**GIVEN PROBLEM**
Rewrite every line of the listing below, multiplying each coordinate value by 2.55 and rounding to the nearest whole number, with halves rounded up. Leave out the pictures.

**RECORDS PROVIDED**
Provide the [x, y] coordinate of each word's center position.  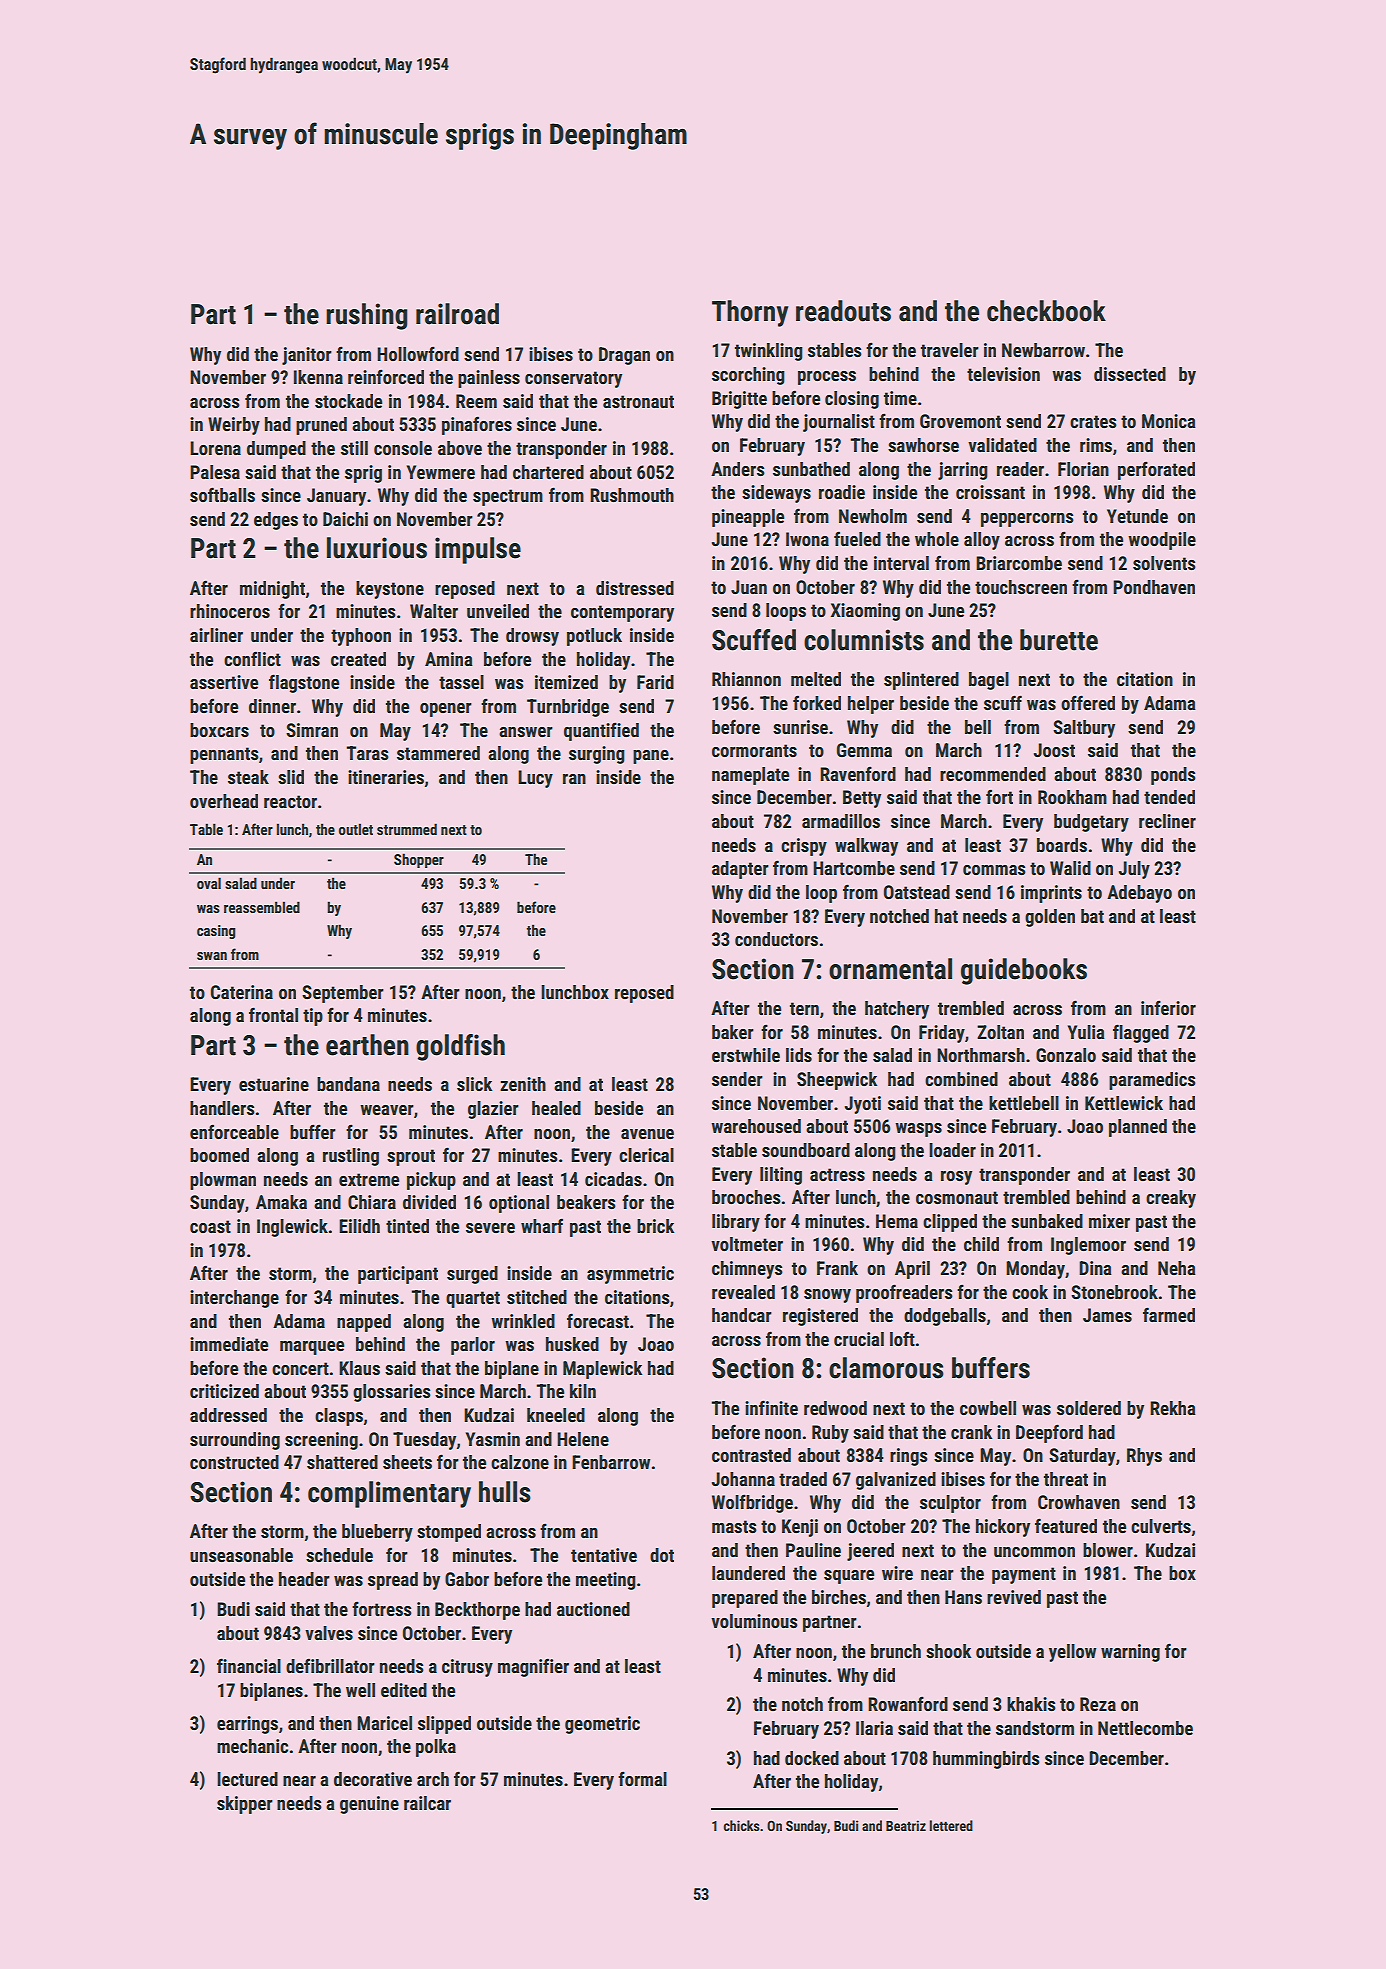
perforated [1156, 470]
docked [812, 1758]
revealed [743, 1292]
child [981, 1244]
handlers [222, 1108]
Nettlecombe [1145, 1728]
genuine [369, 1805]
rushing [367, 316]
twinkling [769, 352]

**RESPONSE TO THIS TASK**
Provide the [x, y] coordinate of each word's center position.  
perforated [2948, 1199]
docked [2071, 4483]
revealed [1895, 3295]
child [2502, 3172]
handlers [566, 2825]
Nettlecombe [2920, 4406]
genuine [941, 4603]
rushing [936, 806]
twinkling [1961, 898]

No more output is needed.